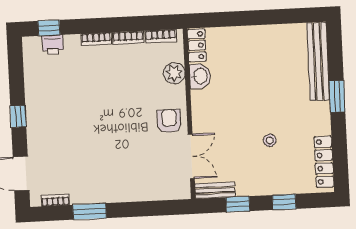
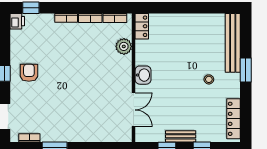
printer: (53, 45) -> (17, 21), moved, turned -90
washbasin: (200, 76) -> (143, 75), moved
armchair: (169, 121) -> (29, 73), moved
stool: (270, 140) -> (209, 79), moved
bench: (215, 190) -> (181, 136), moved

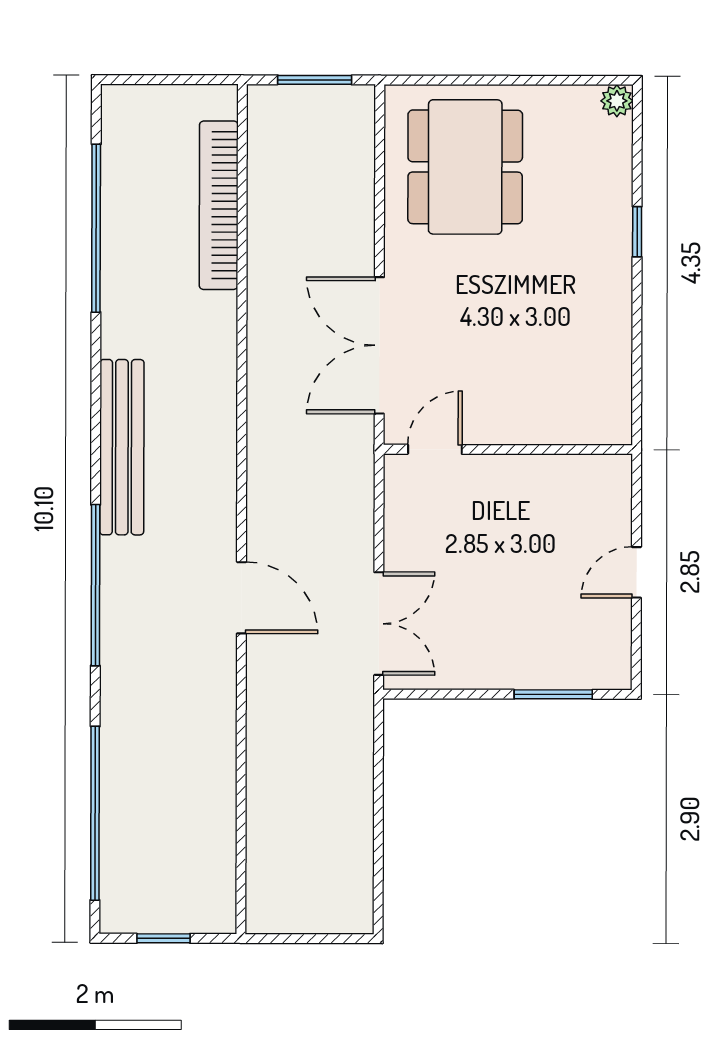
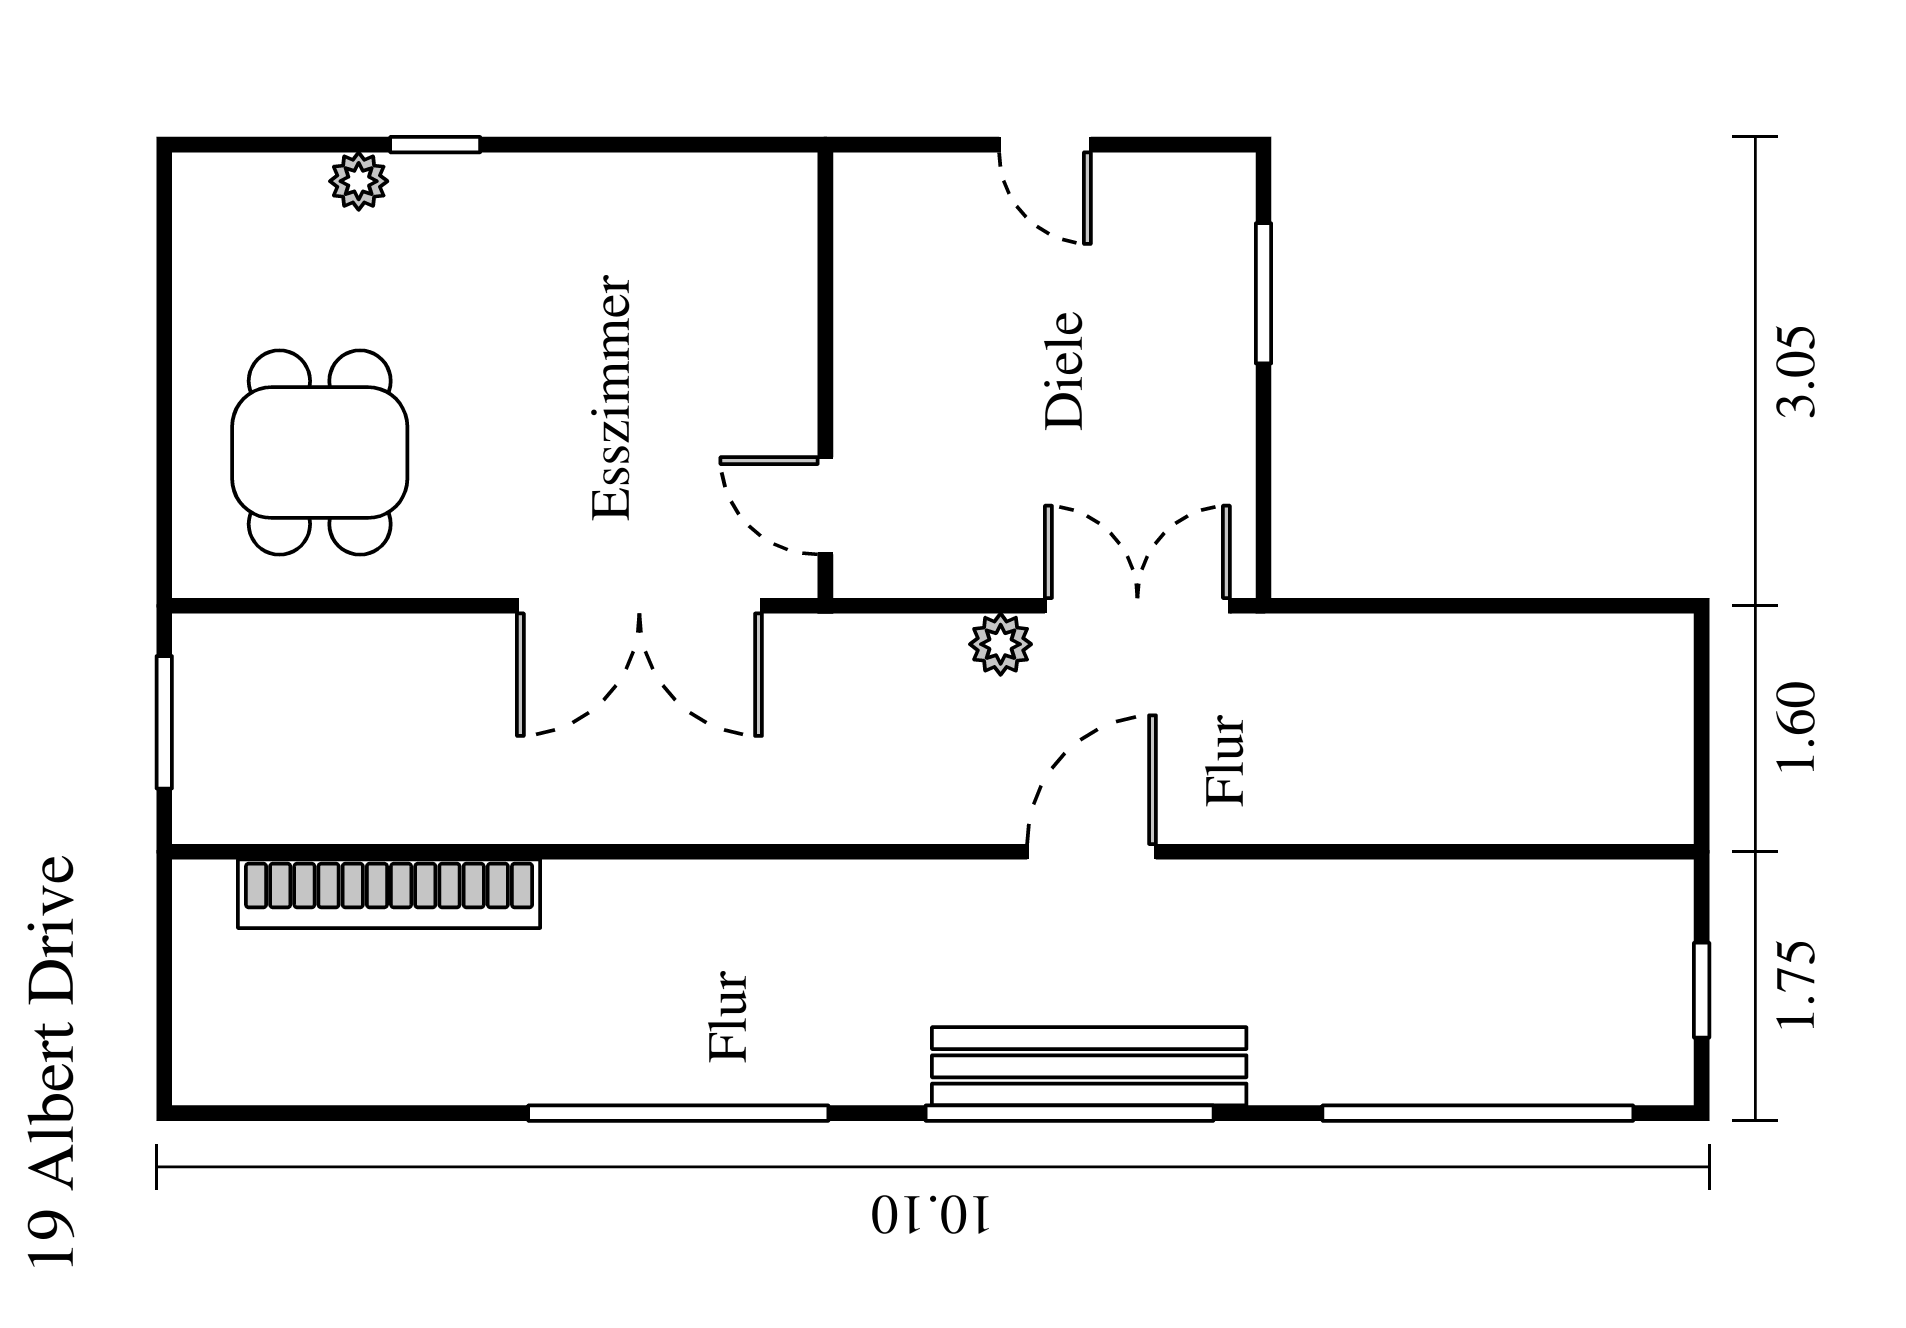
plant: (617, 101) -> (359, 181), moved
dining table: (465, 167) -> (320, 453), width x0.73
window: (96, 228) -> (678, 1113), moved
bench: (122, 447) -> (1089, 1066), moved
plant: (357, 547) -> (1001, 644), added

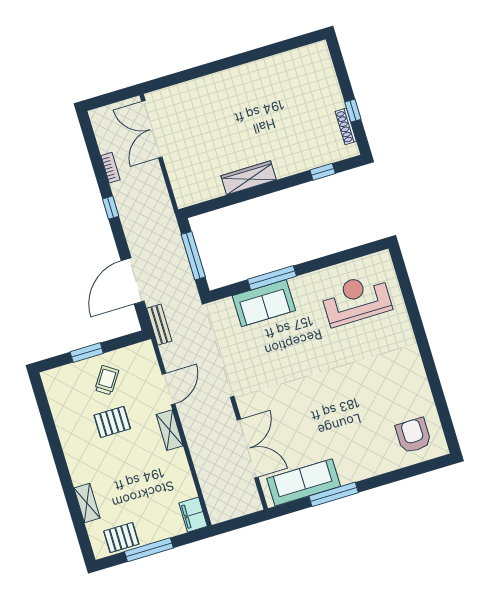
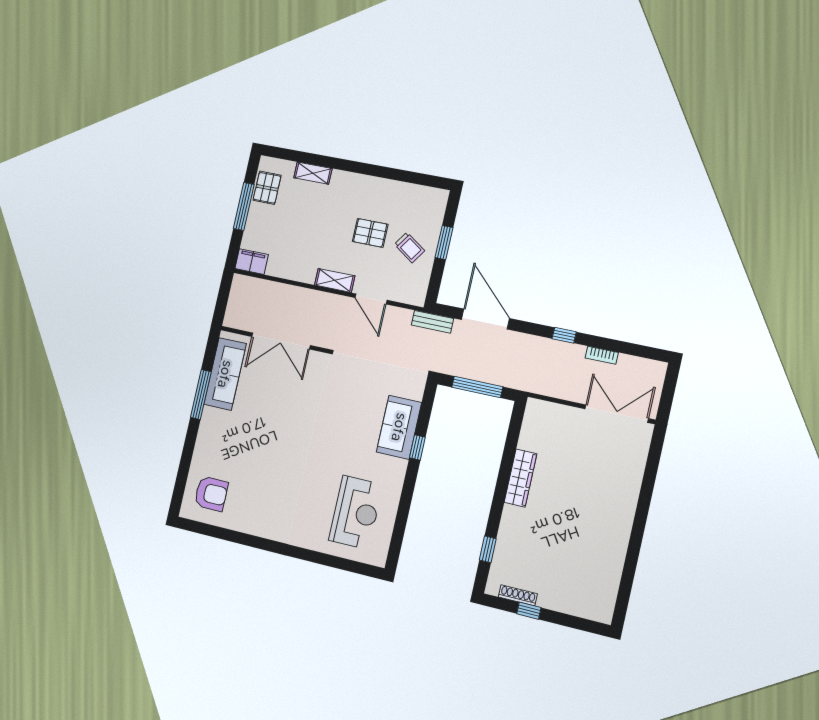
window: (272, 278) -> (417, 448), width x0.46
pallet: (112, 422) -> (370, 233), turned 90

## [Exercise aim]
Check each line in the entries above for the string "bench", then give the number of matching lines alone.

## [Solution]
2